WORK INSTRUCTIONS:
If a line of the records contains the word "white", list it.

Edit difference data
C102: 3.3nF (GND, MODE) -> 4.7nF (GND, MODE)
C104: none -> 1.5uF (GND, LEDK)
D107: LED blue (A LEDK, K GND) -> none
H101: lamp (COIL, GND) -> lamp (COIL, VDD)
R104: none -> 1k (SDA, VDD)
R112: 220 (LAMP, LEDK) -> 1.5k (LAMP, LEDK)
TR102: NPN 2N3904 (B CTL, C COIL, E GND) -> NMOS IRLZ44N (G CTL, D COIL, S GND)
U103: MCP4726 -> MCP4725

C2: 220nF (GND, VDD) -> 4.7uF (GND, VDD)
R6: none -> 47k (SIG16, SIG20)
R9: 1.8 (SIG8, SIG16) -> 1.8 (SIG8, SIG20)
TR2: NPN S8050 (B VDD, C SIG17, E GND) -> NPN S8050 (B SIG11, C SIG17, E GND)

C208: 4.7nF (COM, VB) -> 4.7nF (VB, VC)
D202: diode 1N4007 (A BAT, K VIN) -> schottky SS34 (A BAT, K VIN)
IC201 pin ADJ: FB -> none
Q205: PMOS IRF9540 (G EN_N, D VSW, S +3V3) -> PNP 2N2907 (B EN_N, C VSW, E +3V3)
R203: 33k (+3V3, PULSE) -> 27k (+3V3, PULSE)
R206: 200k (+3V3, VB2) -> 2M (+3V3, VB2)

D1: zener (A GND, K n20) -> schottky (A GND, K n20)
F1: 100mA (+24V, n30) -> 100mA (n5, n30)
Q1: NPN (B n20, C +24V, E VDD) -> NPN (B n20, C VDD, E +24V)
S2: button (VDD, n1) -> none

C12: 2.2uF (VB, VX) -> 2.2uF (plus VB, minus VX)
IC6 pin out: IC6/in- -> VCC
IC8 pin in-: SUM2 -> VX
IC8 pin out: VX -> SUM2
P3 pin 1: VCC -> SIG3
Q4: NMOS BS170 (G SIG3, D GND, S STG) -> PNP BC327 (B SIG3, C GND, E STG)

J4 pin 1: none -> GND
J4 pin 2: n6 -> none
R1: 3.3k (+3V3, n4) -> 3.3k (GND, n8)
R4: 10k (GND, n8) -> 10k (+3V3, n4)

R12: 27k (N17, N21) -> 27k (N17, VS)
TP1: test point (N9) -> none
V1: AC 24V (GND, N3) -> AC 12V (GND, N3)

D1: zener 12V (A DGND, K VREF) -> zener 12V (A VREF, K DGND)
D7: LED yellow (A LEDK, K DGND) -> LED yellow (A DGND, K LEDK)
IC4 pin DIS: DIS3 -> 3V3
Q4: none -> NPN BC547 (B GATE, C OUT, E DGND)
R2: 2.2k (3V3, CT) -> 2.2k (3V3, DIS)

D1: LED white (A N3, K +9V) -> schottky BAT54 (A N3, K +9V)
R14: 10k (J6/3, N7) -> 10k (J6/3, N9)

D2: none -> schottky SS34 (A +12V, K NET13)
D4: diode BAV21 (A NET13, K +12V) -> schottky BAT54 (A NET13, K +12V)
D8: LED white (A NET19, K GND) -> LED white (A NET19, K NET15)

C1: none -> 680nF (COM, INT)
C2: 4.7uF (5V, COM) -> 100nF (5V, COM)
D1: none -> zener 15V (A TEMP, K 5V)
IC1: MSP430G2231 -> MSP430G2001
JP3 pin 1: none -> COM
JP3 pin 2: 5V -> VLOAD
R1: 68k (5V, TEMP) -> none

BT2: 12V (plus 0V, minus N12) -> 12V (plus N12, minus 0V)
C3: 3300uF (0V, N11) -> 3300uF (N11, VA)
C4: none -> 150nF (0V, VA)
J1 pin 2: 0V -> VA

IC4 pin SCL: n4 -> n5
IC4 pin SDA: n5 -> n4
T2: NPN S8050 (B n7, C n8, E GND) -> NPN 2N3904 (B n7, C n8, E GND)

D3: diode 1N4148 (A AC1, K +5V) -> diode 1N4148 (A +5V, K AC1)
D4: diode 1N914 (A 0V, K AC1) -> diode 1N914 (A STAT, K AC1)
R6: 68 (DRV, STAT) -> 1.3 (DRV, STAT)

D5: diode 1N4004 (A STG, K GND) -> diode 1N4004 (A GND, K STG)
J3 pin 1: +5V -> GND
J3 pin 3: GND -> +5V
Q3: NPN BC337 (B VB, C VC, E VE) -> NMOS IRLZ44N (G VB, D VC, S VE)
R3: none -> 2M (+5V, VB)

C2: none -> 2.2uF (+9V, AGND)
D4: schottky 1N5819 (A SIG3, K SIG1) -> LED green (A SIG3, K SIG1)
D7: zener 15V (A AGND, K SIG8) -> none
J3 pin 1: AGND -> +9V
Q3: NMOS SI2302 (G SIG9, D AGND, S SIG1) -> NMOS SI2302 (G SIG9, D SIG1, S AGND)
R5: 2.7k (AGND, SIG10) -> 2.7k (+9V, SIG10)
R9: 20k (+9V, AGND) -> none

RESULT BELOW:
D1: LED white (A N3, K +9V) -> schottky BAT54 (A N3, K +9V)
D8: LED white (A NET19, K GND) -> LED white (A NET19, K NET15)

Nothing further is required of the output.